Available records:
+++
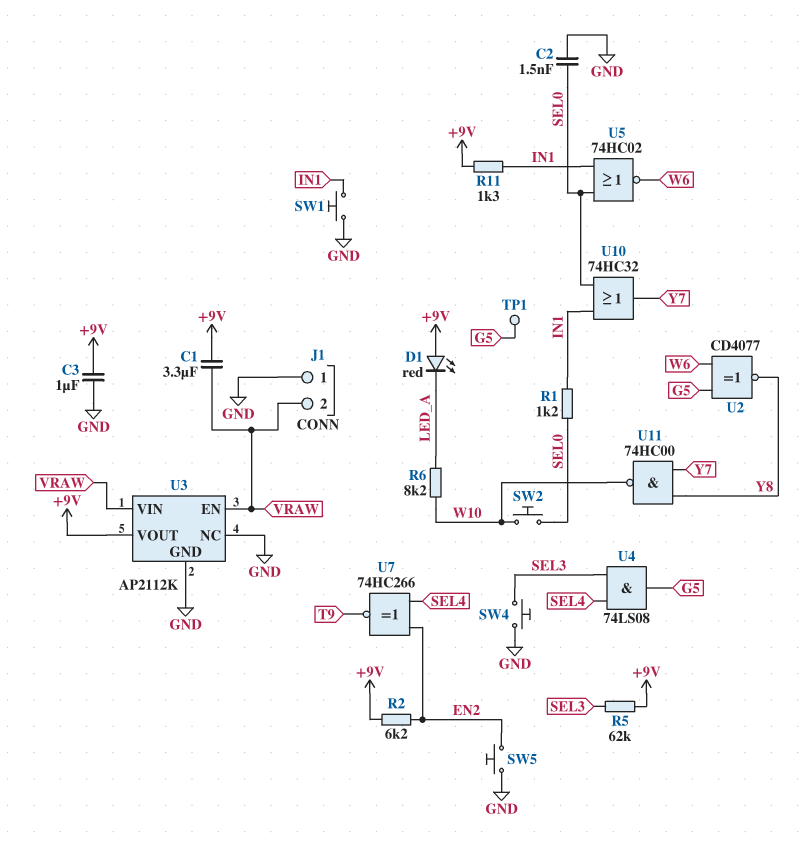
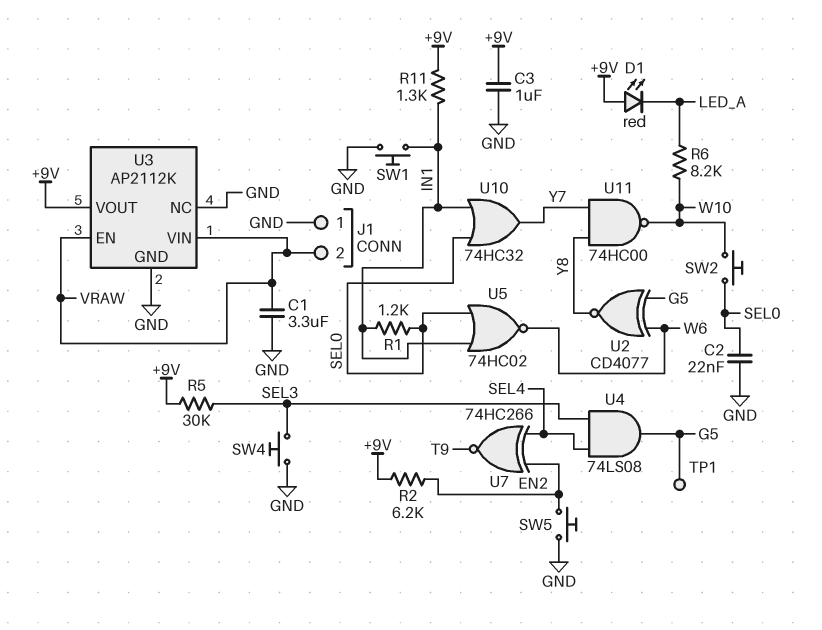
C1: 3.3uF (+9V, VRAW) -> 3.3uF (GND, VRAW)
C2: 1.5nF (GND, SEL0) -> 22nF (GND, SEL0)
R5: 62k (+9V, SEL3) -> 30k (+9V, SEL3)

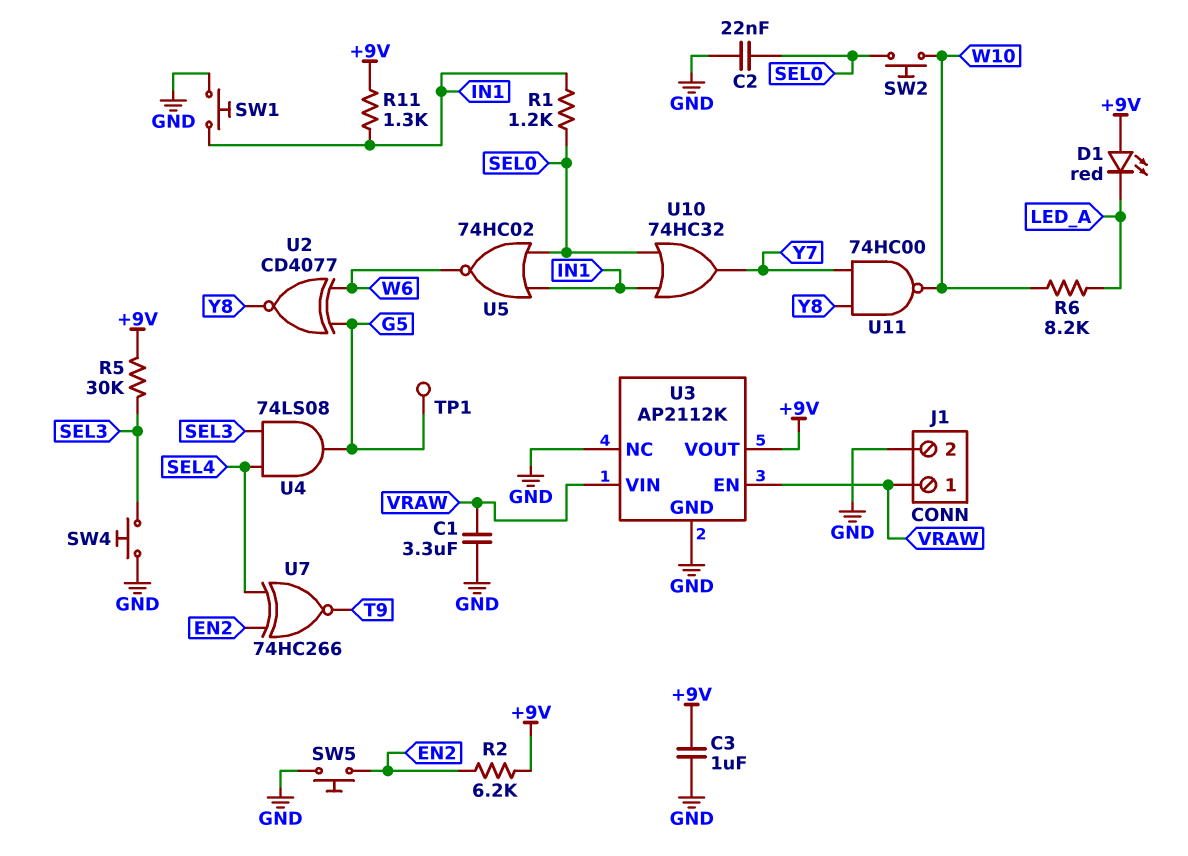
J1 pin 1: GND -> VRAW
J1 pin 2: VRAW -> GND

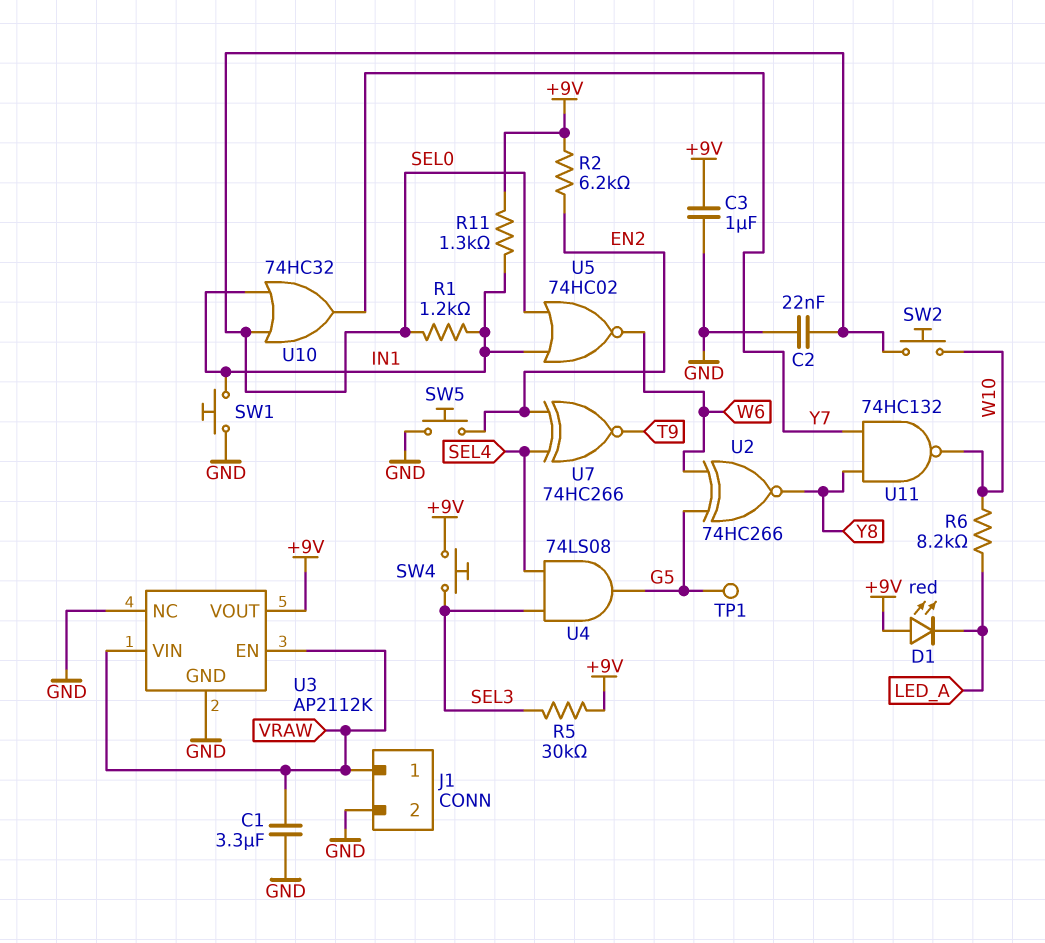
SW4: button (GND, SEL3) -> button (+9V, SEL3)
U2: XNOR CD4077 (in G5, in W6, out Y8) -> XNOR 74HC266 (in G5, in W6, out Y8)
U11: NAND 74HC00 (in Y7, in Y8, out W10) -> NAND 74HC132 (in Y7, in Y8, out W10)

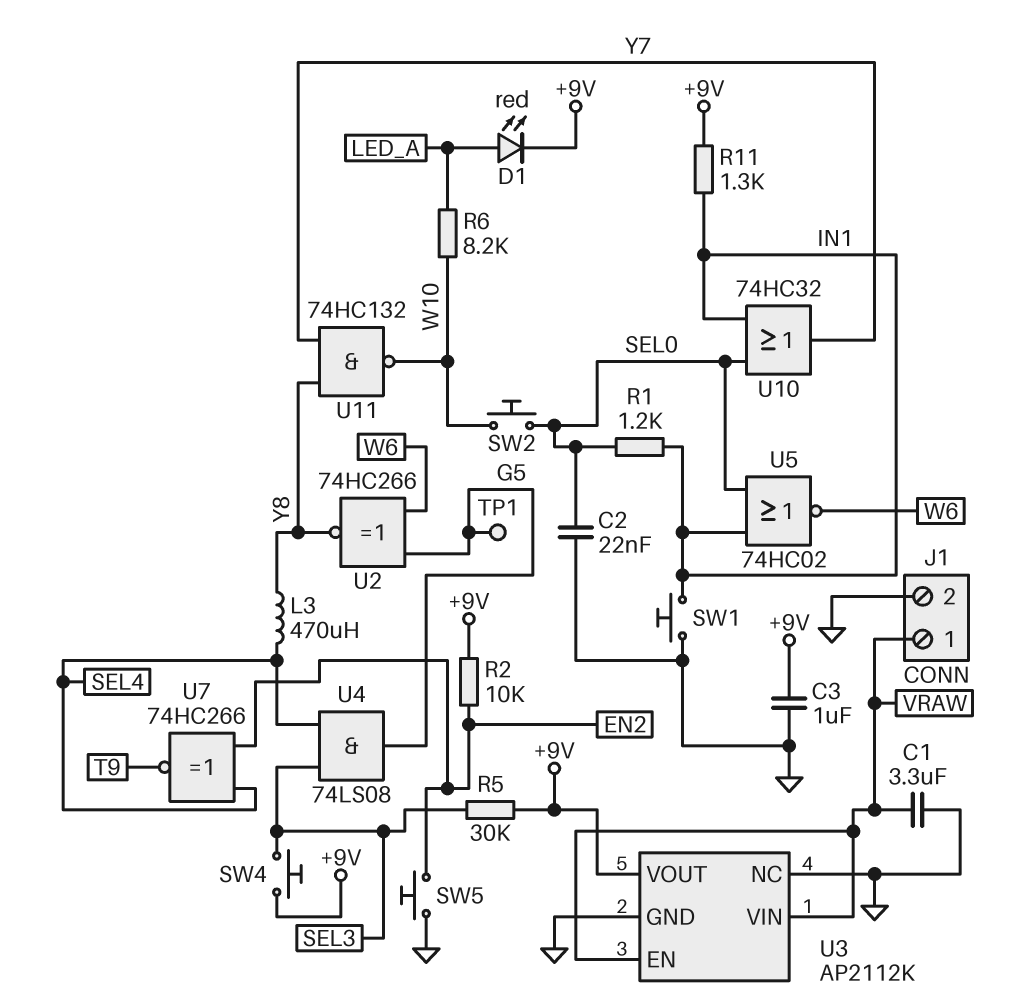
D1: LED red (A +9V, K LED_A) -> LED red (A LED_A, K +9V)
L3: none -> 470uH (SEL4, Y8)
R2: 6.2k (+9V, EN2) -> 10k (+9V, EN2)

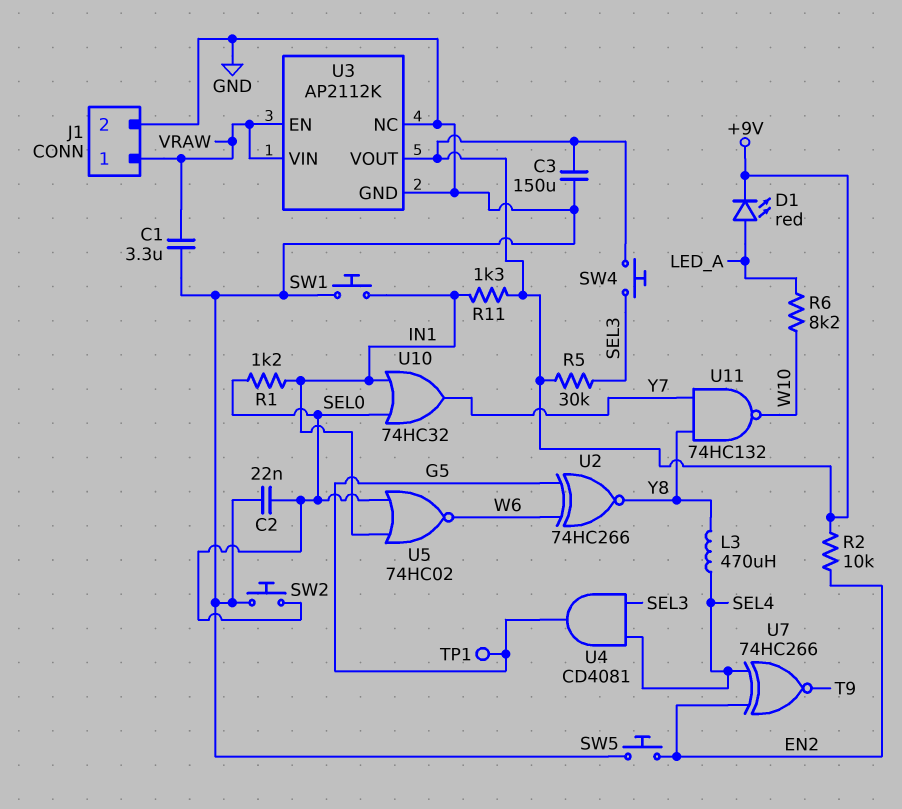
C3: 1uF (+9V, GND) -> 150uF (+9V, GND)
SW2: button (SEL0, W10) -> button (GND, SEL0)
U4: AND 74LS08 (in SEL3, in SEL4, out G5) -> AND CD4081 (in SEL3, in SEL4, out G5)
+++
Instructions for the task:
Return every line above verbatim, pictures excluded.

Result of this exercise:
C1: 3.3uF (+9V, VRAW) -> 3.3uF (GND, VRAW)
C2: 1.5nF (GND, SEL0) -> 22nF (GND, SEL0)
R5: 62k (+9V, SEL3) -> 30k (+9V, SEL3)

J1 pin 1: GND -> VRAW
J1 pin 2: VRAW -> GND

SW4: button (GND, SEL3) -> button (+9V, SEL3)
U2: XNOR CD4077 (in G5, in W6, out Y8) -> XNOR 74HC266 (in G5, in W6, out Y8)
U11: NAND 74HC00 (in Y7, in Y8, out W10) -> NAND 74HC132 (in Y7, in Y8, out W10)

D1: LED red (A +9V, K LED_A) -> LED red (A LED_A, K +9V)
L3: none -> 470uH (SEL4, Y8)
R2: 6.2k (+9V, EN2) -> 10k (+9V, EN2)

C3: 1uF (+9V, GND) -> 150uF (+9V, GND)
SW2: button (SEL0, W10) -> button (GND, SEL0)
U4: AND 74LS08 (in SEL3, in SEL4, out G5) -> AND CD4081 (in SEL3, in SEL4, out G5)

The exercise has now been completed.